* _Description of the task_:
Please look for the string "green" below and report every line in which it occurs.

(Records from a dataset)
++++++++++++++++++++
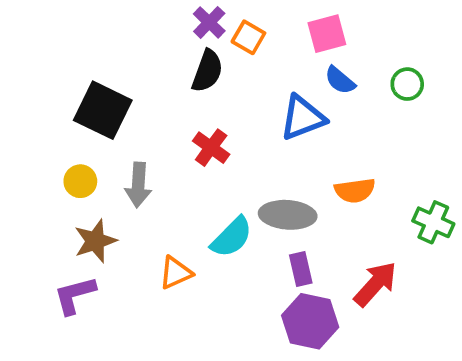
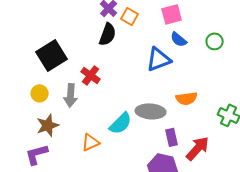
black square: (103, 110) -> (52, 55), turned 32
red cross: (211, 148) -> (91, 75), moved
purple rectangle: (301, 269) -> (172, 137), moved

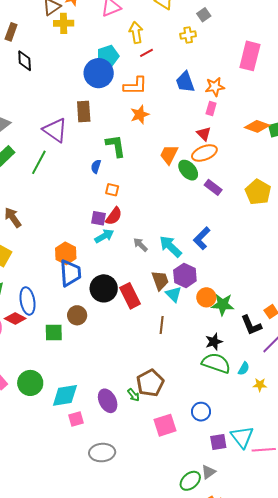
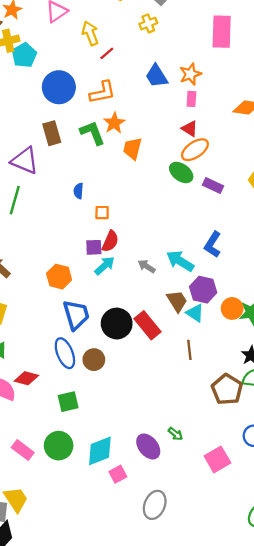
cyan pentagon: (108, 56) -> (24, 55), moved
green L-shape: (116, 146) -> (93, 133), moved
orange trapezoid: (169, 155) -> (132, 149), moved
orange hexagon: (66, 253) -> (59, 277), moved
blue ellipse: (27, 301) -> (65, 353), moved
green square: (54, 333) -> (68, 402), moved
brown pentagon: (150, 383) -> (227, 389), moved
gray ellipse: (102, 453) -> (155, 505), turned -50

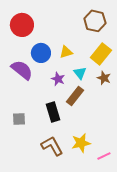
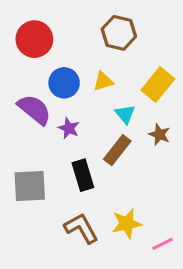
brown hexagon: (95, 21) -> (119, 33), moved
brown star: (104, 78) -> (159, 134), moved
purple star: (58, 79) -> (69, 128), moved
gray square: (19, 119) -> (30, 186), size x1.6

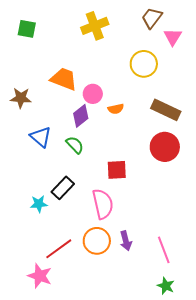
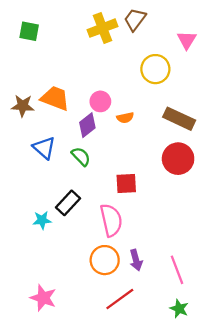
brown trapezoid: (152, 18) -> (135, 19), moved
orange trapezoid: (64, 79) -> (55, 98), moved
red line: (59, 249) -> (120, 299), moved

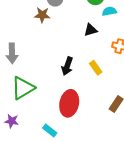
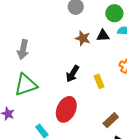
++++++++++++++++++++
* _Result below_:
green L-shape: (116, 146) -> (93, 133), moved
green square: (54, 333) -> (68, 402), moved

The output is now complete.